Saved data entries
- - - - - - -
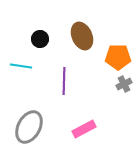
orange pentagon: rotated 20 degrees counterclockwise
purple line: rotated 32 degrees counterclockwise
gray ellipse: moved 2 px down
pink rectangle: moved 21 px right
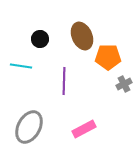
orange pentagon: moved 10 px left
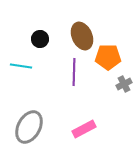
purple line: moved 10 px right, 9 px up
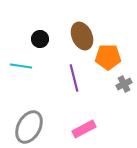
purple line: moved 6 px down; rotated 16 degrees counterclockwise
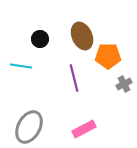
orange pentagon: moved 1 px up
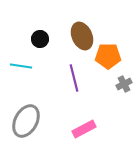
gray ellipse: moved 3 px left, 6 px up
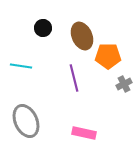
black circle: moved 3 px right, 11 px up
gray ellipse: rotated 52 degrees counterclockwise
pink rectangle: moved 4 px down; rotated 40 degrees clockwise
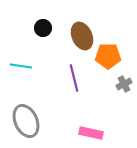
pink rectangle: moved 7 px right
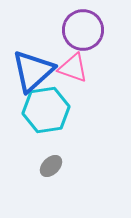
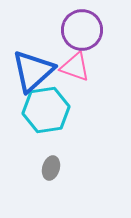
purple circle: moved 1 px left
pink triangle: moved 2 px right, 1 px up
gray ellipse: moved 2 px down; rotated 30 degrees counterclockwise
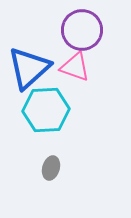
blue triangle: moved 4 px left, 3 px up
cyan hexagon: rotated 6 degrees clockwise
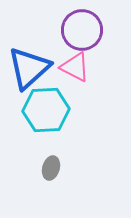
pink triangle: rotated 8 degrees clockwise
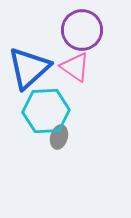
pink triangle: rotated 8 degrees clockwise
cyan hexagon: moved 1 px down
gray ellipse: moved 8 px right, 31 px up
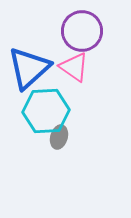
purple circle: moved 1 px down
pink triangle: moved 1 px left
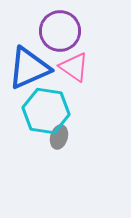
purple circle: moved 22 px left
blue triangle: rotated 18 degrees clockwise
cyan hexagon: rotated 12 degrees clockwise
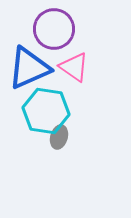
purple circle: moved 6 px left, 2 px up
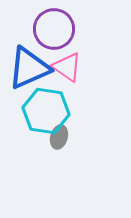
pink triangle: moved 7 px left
- - - - - - -
Task:
Substitute "silver ellipse" for "gray ellipse" throughout the items above, and write their lines out again with nothing else changed. Leave the picture lines out of your answer.

Response:
orange pentagon: rotated 20 degrees counterclockwise
purple line: rotated 32 degrees counterclockwise
silver ellipse: moved 2 px down
pink rectangle: moved 21 px right
orange pentagon: moved 10 px left
purple line: moved 10 px right, 9 px up
purple line: moved 6 px down; rotated 16 degrees counterclockwise
orange pentagon: moved 1 px up
silver ellipse: moved 3 px left, 6 px up
black circle: moved 3 px right, 11 px up
silver ellipse: rotated 52 degrees counterclockwise
pink rectangle: moved 4 px down; rotated 40 degrees clockwise
pink rectangle: moved 7 px right
purple circle: moved 1 px left
pink triangle: moved 2 px right, 1 px up
silver ellipse: moved 2 px down; rotated 30 degrees counterclockwise
blue triangle: moved 4 px left, 3 px up
cyan hexagon: rotated 6 degrees clockwise
pink triangle: rotated 8 degrees clockwise
pink triangle: rotated 8 degrees clockwise
cyan hexagon: moved 1 px down
silver ellipse: moved 8 px right, 31 px up
purple circle: moved 1 px down
pink triangle: moved 1 px left
purple circle: moved 22 px left
blue triangle: rotated 18 degrees clockwise
cyan hexagon: rotated 12 degrees clockwise
purple circle: moved 6 px left, 2 px up
pink triangle: moved 7 px left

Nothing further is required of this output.